→ What this task involves
In the records below, put "violin" wherever "treble" appears and change nothing else. Give the records again without the pictures.

→ Items
# # # #

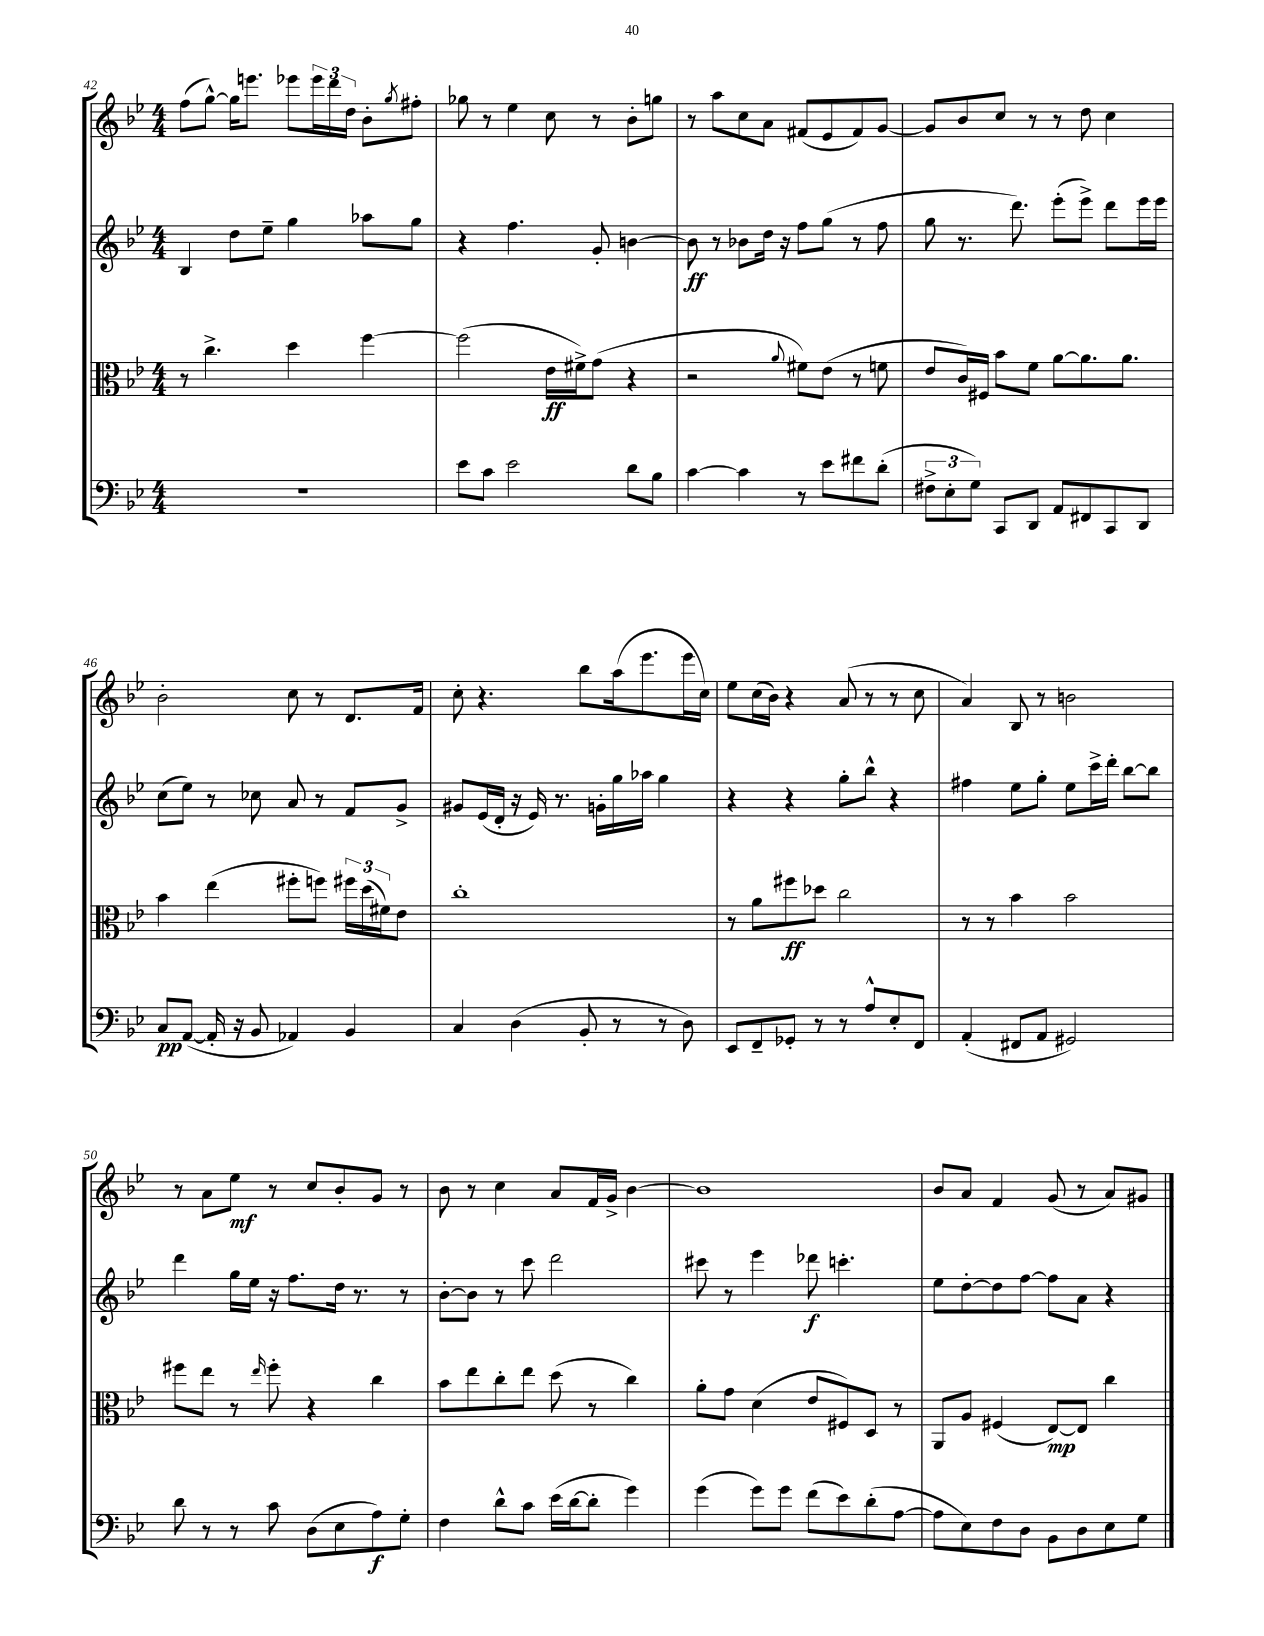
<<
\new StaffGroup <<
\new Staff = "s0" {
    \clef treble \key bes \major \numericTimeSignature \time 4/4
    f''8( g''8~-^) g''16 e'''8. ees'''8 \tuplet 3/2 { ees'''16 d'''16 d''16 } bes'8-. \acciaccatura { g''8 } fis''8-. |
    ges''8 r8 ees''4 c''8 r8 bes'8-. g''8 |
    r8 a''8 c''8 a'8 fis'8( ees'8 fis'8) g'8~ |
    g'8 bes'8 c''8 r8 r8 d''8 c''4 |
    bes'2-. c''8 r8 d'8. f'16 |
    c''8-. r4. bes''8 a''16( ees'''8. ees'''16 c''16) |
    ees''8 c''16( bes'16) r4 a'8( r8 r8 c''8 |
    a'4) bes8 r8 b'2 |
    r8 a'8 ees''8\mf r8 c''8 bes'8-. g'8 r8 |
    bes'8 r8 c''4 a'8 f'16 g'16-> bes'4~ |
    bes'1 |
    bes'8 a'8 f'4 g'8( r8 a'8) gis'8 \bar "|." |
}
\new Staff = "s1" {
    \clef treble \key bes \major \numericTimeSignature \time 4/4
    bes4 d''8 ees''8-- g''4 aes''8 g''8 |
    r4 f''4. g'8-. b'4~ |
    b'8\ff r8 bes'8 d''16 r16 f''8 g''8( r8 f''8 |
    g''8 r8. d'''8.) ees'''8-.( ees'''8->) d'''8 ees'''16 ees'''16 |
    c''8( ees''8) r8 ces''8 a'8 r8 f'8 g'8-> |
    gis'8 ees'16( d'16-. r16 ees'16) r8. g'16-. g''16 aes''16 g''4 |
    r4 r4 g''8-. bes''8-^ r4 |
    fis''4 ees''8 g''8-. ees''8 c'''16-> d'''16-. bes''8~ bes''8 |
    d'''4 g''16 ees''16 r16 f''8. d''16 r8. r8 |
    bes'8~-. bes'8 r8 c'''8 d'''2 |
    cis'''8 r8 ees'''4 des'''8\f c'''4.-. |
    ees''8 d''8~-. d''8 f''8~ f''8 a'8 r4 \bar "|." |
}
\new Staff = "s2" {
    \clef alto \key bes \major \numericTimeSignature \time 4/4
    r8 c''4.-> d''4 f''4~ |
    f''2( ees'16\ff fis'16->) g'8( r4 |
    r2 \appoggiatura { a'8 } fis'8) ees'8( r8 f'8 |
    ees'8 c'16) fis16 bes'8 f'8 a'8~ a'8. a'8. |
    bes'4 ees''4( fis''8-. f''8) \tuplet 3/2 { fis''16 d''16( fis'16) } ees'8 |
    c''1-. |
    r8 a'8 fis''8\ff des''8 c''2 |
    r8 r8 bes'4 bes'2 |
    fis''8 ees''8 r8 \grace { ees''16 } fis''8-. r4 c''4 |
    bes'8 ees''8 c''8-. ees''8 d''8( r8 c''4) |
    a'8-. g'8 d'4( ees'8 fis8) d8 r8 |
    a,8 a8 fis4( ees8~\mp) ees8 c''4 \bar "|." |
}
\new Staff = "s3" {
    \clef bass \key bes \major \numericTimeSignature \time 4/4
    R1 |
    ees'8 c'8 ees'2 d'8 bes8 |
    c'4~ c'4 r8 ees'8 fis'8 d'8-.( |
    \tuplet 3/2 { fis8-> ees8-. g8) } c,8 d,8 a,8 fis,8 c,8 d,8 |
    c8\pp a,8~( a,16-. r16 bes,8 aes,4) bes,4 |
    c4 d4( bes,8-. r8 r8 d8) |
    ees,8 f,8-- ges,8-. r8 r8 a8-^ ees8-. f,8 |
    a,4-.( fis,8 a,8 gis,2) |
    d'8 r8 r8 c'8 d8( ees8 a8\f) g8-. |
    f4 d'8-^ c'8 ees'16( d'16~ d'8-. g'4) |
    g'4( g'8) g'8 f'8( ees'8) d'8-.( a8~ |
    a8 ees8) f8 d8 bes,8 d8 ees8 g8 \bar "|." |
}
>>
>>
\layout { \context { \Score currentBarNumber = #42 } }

# # # #

→ In response
<<
\new StaffGroup <<
\new Staff = "s0" {
    \clef violin \key bes \major \numericTimeSignature \time 4/4
    f''8( g''8~-^) g''16 e'''8. ees'''8 \tuplet 3/2 { ees'''16 d'''16 d''16 } bes'8-. \acciaccatura { g''8 } fis''8-. |
    ges''8 r8 ees''4 c''8 r8 bes'8-. g''8 |
    r8 a''8 c''8 a'8 fis'8( ees'8 fis'8) g'8~ |
    g'8 bes'8 c''8 r8 r8 d''8 c''4 |
    bes'2-. c''8 r8 d'8. f'16 |
    c''8-. r4. bes''8 a''16( ees'''8. ees'''16 c''16) |
    ees''8 c''16( bes'16) r4 a'8( r8 r8 c''8 |
    a'4) bes8 r8 b'2 |
    r8 a'8 ees''8\mf r8 c''8 bes'8-. g'8 r8 |
    bes'8 r8 c''4 a'8 f'16 g'16-> bes'4~ |
    bes'1 |
    bes'8 a'8 f'4 g'8( r8 a'8) gis'8 \bar "|." |
}
\new Staff = "s1" {
    \clef violin \key bes \major \numericTimeSignature \time 4/4
    bes4 d''8 ees''8-- g''4 aes''8 g''8 |
    r4 f''4. g'8-. b'4~ |
    b'8\ff r8 bes'8 d''16 r16 f''8 g''8( r8 f''8 |
    g''8 r8. d'''8.) ees'''8-.( ees'''8->) d'''8 ees'''16 ees'''16 |
    c''8( ees''8) r8 ces''8 a'8 r8 f'8 g'8-> |
    gis'8 ees'16( d'16-. r16 ees'16) r8. g'16-. g''16 aes''16 g''4 |
    r4 r4 g''8-. bes''8-^ r4 |
    fis''4 ees''8 g''8-. ees''8 c'''16-> d'''16-. bes''8~ bes''8 |
    d'''4 g''16 ees''16 r16 f''8. d''16 r8. r8 |
    bes'8~-. bes'8 r8 c'''8 d'''2 |
    cis'''8 r8 ees'''4 des'''8\f c'''4.-. |
    ees''8 d''8~-. d''8 f''8~ f''8 a'8 r4 \bar "|." |
}
\new Staff = "s2" {
    \clef alto \key bes \major \numericTimeSignature \time 4/4
    r8 c''4.-> d''4 f''4~ |
    f''2( ees'16\ff fis'16->) g'8( r4 |
    r2 \appoggiatura { a'8 } fis'8) ees'8( r8 f'8 |
    ees'8 c'16) fis16 bes'8 f'8 a'8~ a'8. a'8. |
    bes'4 ees''4( fis''8-. f''8) \tuplet 3/2 { fis''16 d''16( fis'16) } ees'8 |
    c''1-. |
    r8 a'8 fis''8\ff des''8 c''2 |
    r8 r8 bes'4 bes'2 |
    fis''8 ees''8 r8 \grace { ees''16 } fis''8-. r4 c''4 |
    bes'8 ees''8 c''8-. ees''8 d''8( r8 c''4) |
    a'8-. g'8 d'4( ees'8 fis8) d8 r8 |
    a,8 a8 fis4( ees8~\mp) ees8 c''4 \bar "|." |
}
\new Staff = "s3" {
    \clef bass \key bes \major \numericTimeSignature \time 4/4
    R1 |
    ees'8 c'8 ees'2 d'8 bes8 |
    c'4~ c'4 r8 ees'8 fis'8 d'8-.( |
    \tuplet 3/2 { fis8-> ees8-. g8) } c,8 d,8 a,8 fis,8 c,8 d,8 |
    c8\pp a,8~( a,16-. r16 bes,8 aes,4) bes,4 |
    c4 d4( bes,8-. r8 r8 d8) |
    ees,8 f,8-- ges,8-. r8 r8 a8-^ ees8-. f,8 |
    a,4-.( fis,8 a,8 gis,2) |
    d'8 r8 r8 c'8 d8( ees8 a8\f) g8-. |
    f4 d'8-^ c'8 ees'16( d'16~ d'8-. g'4) |
    g'4( g'8) g'8 f'8( ees'8) d'8-.( a8~ |
    a8 ees8) f8 d8 bes,8 d8 ees8 g8 \bar "|." |
}
>>
>>
\layout { \context { \Score currentBarNumber = #42 } }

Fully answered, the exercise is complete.